> YOUR GOAL
What lines below contain the word "minus"? Please pull each one out.

> DATASET RECORDS
──────

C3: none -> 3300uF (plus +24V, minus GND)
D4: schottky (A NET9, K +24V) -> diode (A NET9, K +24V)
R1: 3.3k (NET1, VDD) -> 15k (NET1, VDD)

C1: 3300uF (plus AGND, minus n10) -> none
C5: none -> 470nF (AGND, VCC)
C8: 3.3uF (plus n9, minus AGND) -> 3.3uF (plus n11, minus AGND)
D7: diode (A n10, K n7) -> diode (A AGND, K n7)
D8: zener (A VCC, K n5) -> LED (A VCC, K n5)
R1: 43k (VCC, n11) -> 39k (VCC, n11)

──────

> RESULT FOR THIS EXERCISE
C3: none -> 3300uF (plus +24V, minus GND)
C1: 3300uF (plus AGND, minus n10) -> none
C8: 3.3uF (plus n9, minus AGND) -> 3.3uF (plus n11, minus AGND)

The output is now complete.